### Task to complete
Write out, word for word, only the lines from the one containing "POT2: 500k (+24V, AGND, wiper" through the final line of the data.

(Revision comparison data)

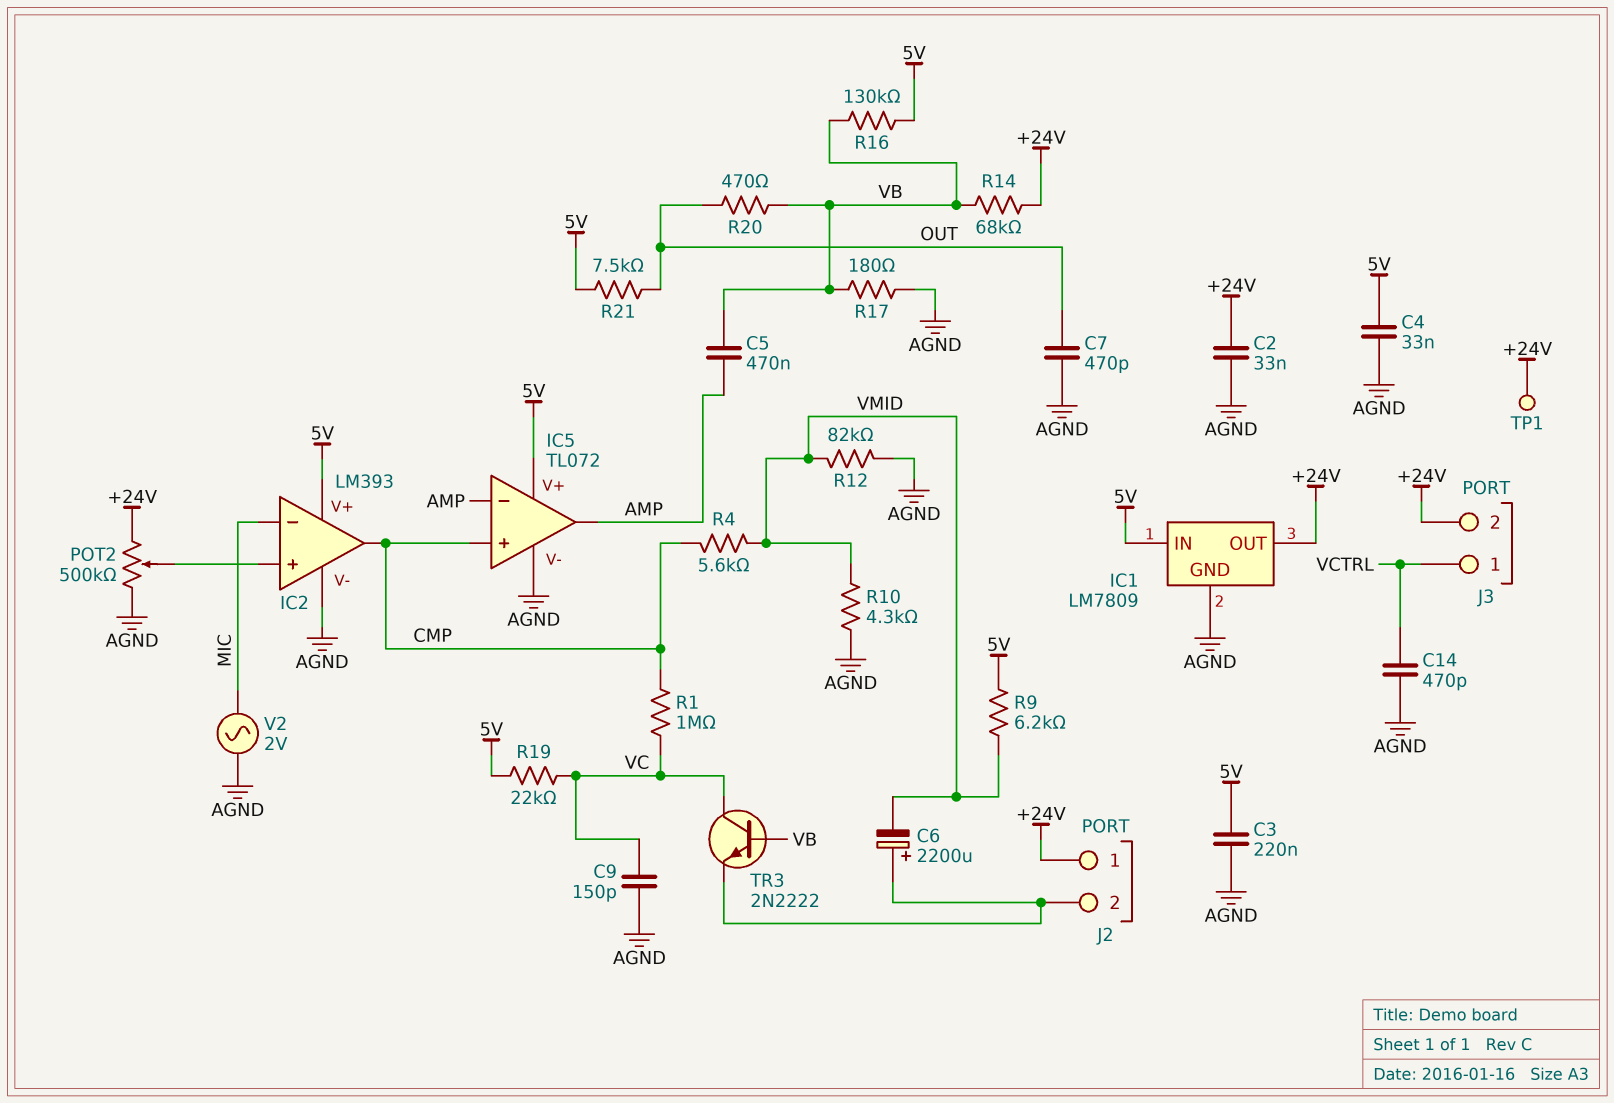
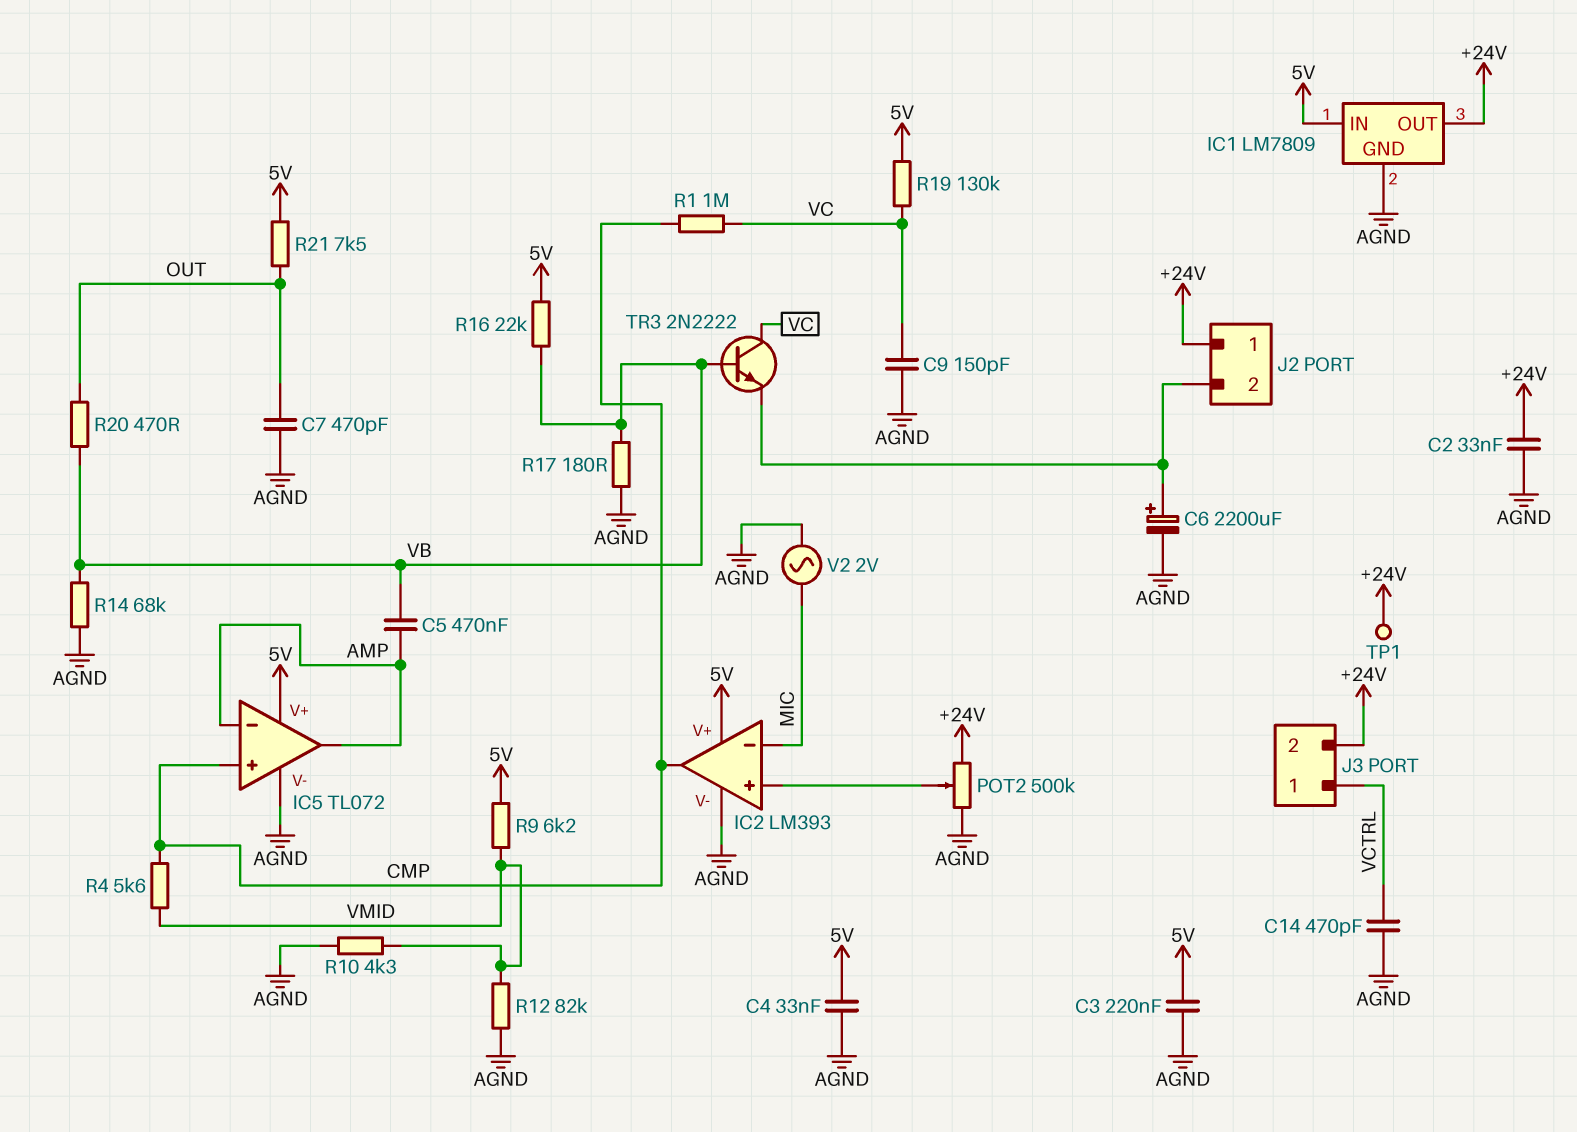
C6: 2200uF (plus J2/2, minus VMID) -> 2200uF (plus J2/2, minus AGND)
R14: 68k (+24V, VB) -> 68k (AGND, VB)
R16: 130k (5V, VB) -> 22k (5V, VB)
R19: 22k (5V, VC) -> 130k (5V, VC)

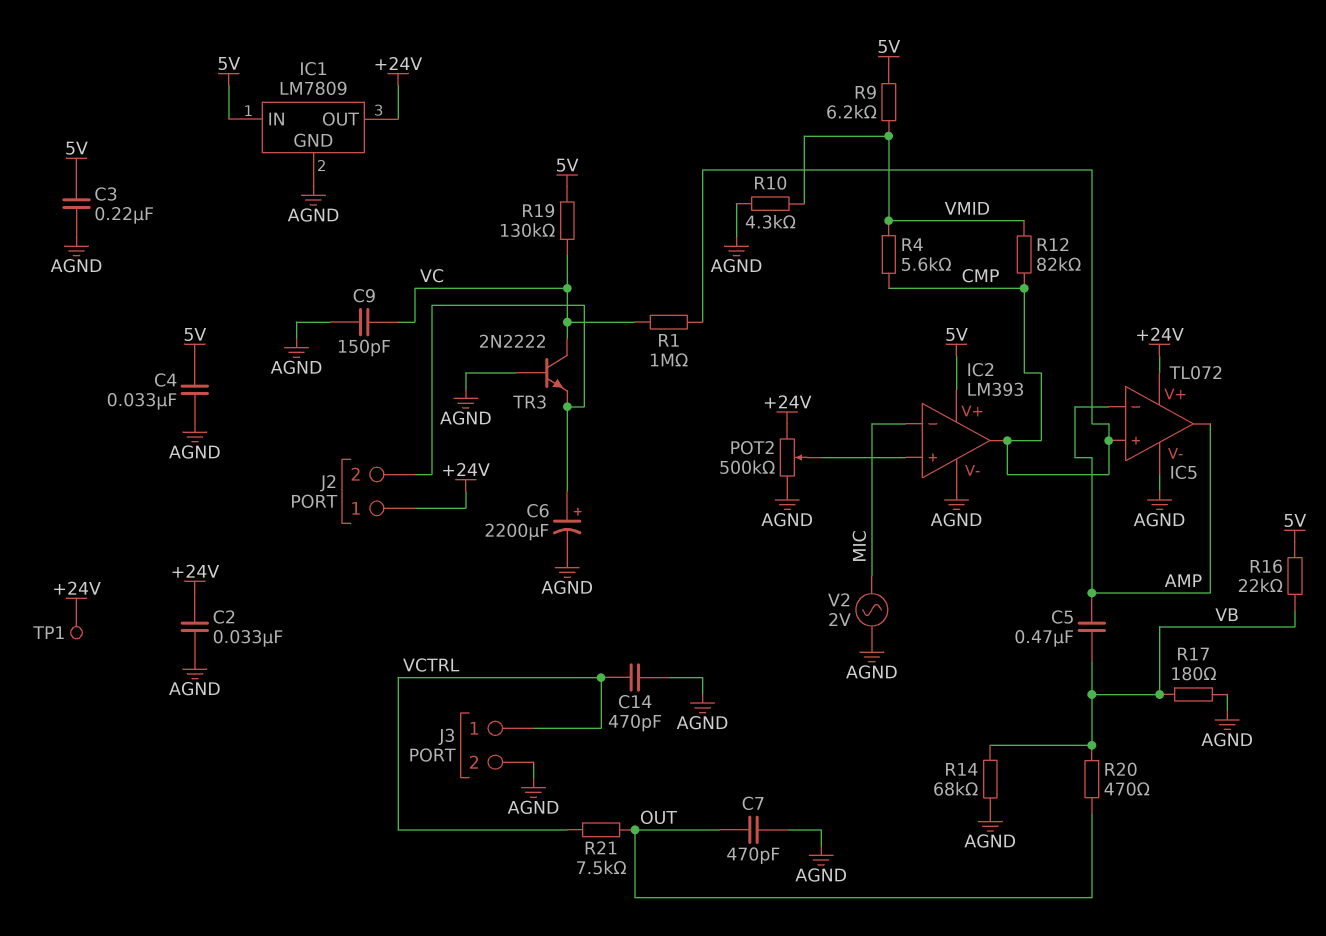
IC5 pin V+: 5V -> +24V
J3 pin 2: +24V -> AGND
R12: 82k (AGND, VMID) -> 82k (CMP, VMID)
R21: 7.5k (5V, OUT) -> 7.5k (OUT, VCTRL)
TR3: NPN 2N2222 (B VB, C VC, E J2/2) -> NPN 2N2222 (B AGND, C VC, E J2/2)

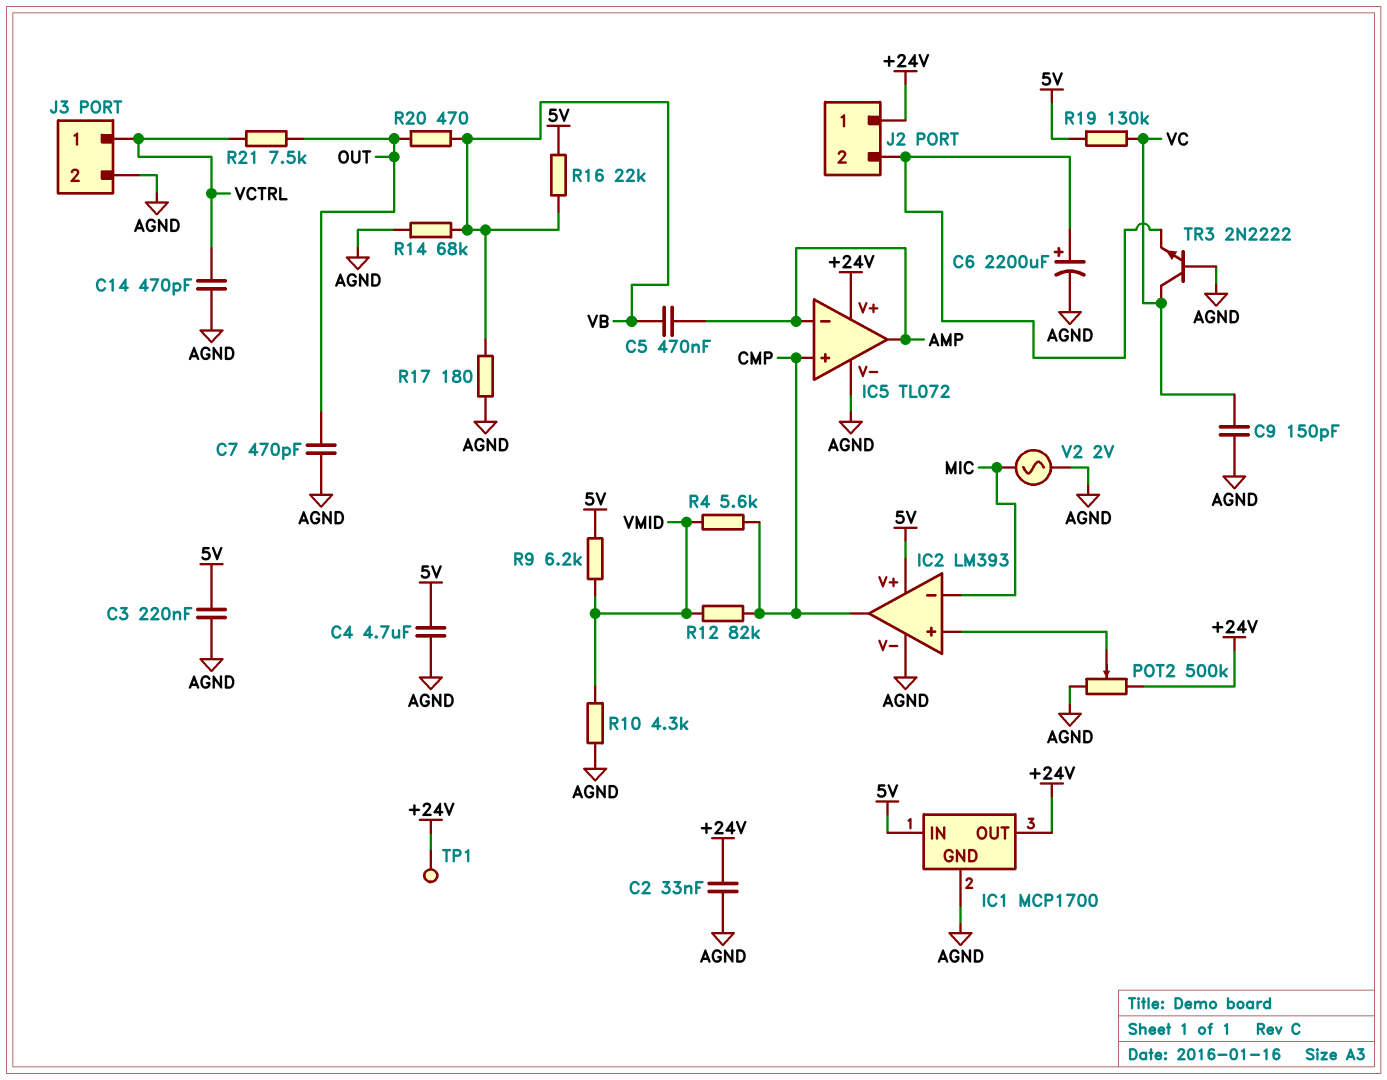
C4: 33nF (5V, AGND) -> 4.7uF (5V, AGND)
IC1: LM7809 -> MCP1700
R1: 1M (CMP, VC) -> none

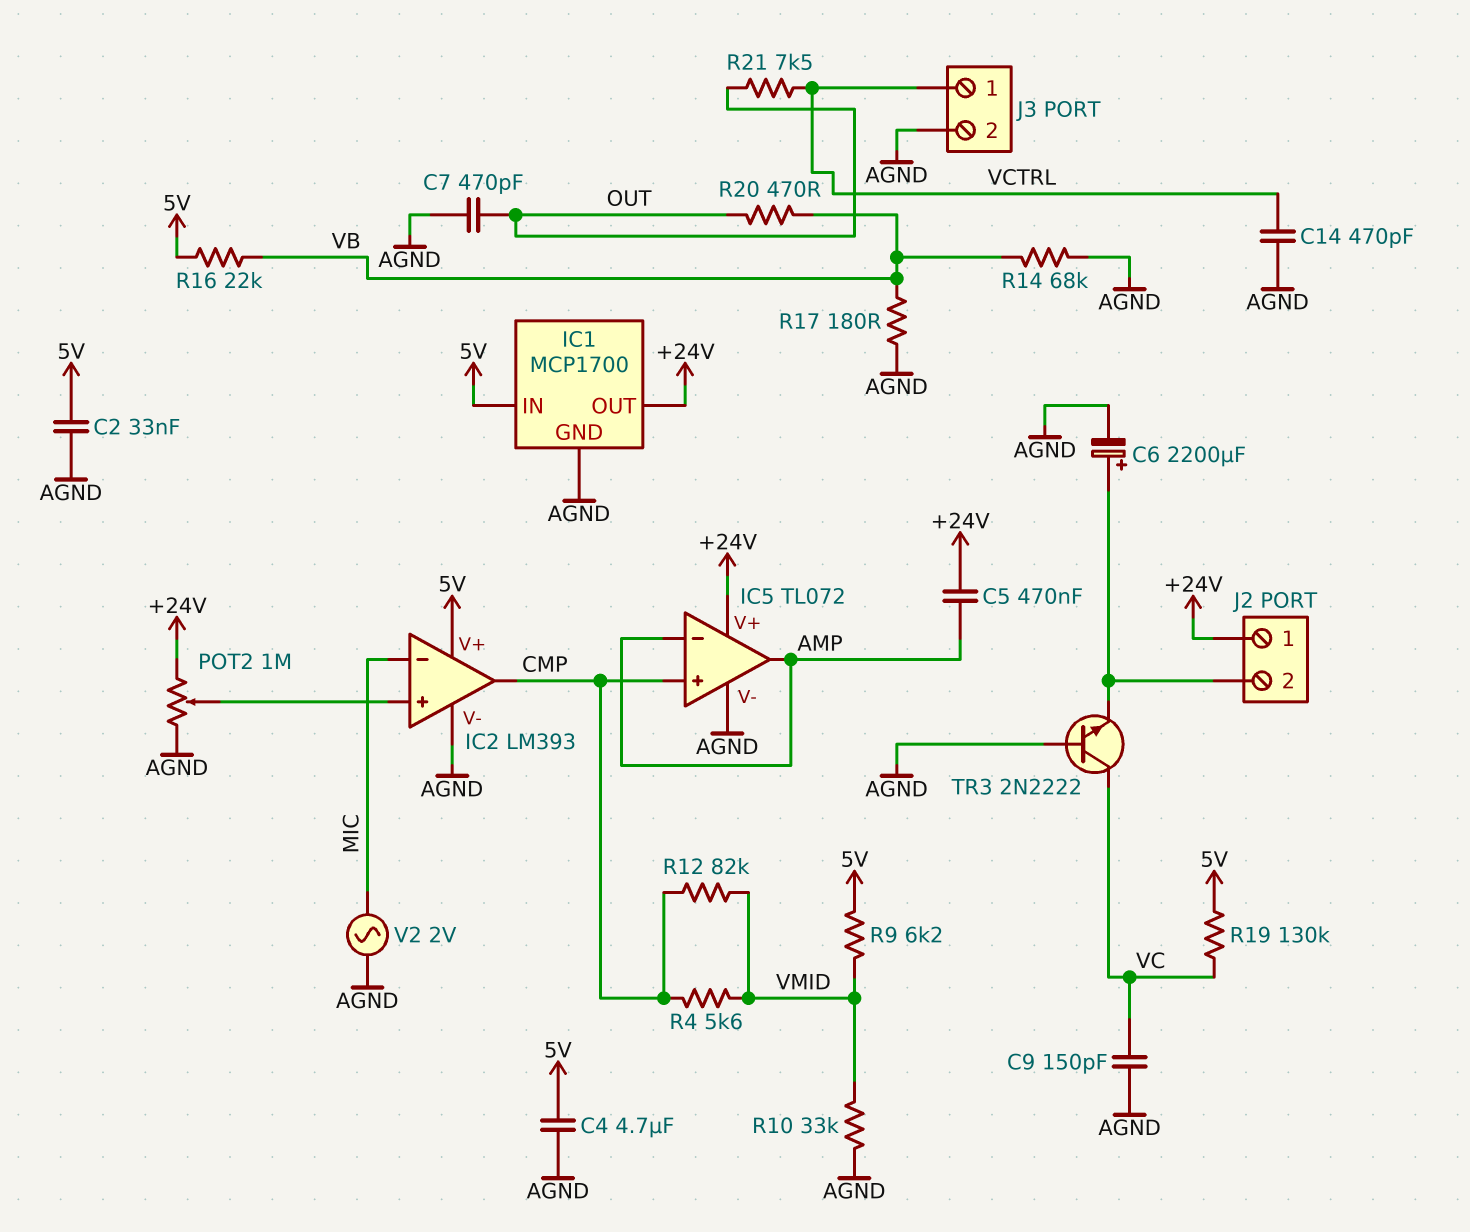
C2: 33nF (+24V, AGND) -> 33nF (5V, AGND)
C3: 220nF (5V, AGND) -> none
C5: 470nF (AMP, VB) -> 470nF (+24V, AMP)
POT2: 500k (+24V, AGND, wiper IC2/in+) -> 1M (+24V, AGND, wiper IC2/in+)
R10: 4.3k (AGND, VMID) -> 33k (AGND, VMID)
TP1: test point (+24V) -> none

### Solution for this exercise
POT2: 500k (+24V, AGND, wiper IC2/in+) -> 1M (+24V, AGND, wiper IC2/in+)
R10: 4.3k (AGND, VMID) -> 33k (AGND, VMID)
TP1: test point (+24V) -> none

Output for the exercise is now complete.